Each entry in the material below should be copied without any alteration.

> DATA FOR ANALYSIS:
=-=-=-=-=

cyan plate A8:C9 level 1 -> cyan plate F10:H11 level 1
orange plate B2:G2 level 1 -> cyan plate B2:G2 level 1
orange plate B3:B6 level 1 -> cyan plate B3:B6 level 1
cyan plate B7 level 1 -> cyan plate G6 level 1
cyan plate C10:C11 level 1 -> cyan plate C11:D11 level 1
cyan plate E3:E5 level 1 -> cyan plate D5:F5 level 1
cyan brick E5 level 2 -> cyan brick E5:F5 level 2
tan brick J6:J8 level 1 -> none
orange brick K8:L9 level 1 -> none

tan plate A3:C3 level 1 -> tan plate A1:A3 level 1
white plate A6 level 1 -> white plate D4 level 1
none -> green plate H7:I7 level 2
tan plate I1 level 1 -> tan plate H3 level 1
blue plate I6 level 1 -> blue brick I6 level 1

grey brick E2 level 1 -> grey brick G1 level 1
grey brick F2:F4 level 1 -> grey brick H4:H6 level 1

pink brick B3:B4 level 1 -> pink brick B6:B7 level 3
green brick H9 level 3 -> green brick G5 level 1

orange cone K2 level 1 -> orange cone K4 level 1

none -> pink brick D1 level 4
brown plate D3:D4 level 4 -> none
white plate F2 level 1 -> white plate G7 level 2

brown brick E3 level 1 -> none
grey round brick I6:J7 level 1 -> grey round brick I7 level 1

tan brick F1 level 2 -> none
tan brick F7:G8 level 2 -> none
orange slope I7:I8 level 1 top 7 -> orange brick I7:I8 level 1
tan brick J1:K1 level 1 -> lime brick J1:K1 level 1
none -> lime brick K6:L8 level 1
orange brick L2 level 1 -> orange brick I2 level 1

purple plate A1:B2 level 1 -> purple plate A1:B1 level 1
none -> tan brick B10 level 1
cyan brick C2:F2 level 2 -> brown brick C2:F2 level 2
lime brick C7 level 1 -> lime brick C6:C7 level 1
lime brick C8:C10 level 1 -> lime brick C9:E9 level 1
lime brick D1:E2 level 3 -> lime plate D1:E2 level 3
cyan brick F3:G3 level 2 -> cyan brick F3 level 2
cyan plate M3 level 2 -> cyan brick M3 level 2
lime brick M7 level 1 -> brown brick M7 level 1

=-=-=-=-=

> SOLVED PROBLEM:
cyan plate A8:C9 level 1 -> cyan plate F10:H11 level 1
orange plate B2:G2 level 1 -> cyan plate B2:G2 level 1
orange plate B3:B6 level 1 -> cyan plate B3:B6 level 1
cyan plate B7 level 1 -> cyan plate G6 level 1
cyan plate C10:C11 level 1 -> cyan plate C11:D11 level 1
cyan plate E3:E5 level 1 -> cyan plate D5:F5 level 1
cyan brick E5 level 2 -> cyan brick E5:F5 level 2
tan brick J6:J8 level 1 -> none
orange brick K8:L9 level 1 -> none

tan plate A3:C3 level 1 -> tan plate A1:A3 level 1
white plate A6 level 1 -> white plate D4 level 1
none -> green plate H7:I7 level 2
tan plate I1 level 1 -> tan plate H3 level 1
blue plate I6 level 1 -> blue brick I6 level 1

grey brick E2 level 1 -> grey brick G1 level 1
grey brick F2:F4 level 1 -> grey brick H4:H6 level 1

pink brick B3:B4 level 1 -> pink brick B6:B7 level 3
green brick H9 level 3 -> green brick G5 level 1

orange cone K2 level 1 -> orange cone K4 level 1

none -> pink brick D1 level 4
brown plate D3:D4 level 4 -> none
white plate F2 level 1 -> white plate G7 level 2

brown brick E3 level 1 -> none
grey round brick I6:J7 level 1 -> grey round brick I7 level 1

tan brick F1 level 2 -> none
tan brick F7:G8 level 2 -> none
orange slope I7:I8 level 1 top 7 -> orange brick I7:I8 level 1
tan brick J1:K1 level 1 -> lime brick J1:K1 level 1
none -> lime brick K6:L8 level 1
orange brick L2 level 1 -> orange brick I2 level 1

purple plate A1:B2 level 1 -> purple plate A1:B1 level 1
none -> tan brick B10 level 1
cyan brick C2:F2 level 2 -> brown brick C2:F2 level 2
lime brick C7 level 1 -> lime brick C6:C7 level 1
lime brick C8:C10 level 1 -> lime brick C9:E9 level 1
lime brick D1:E2 level 3 -> lime plate D1:E2 level 3
cyan brick F3:G3 level 2 -> cyan brick F3 level 2
cyan plate M3 level 2 -> cyan brick M3 level 2
lime brick M7 level 1 -> brown brick M7 level 1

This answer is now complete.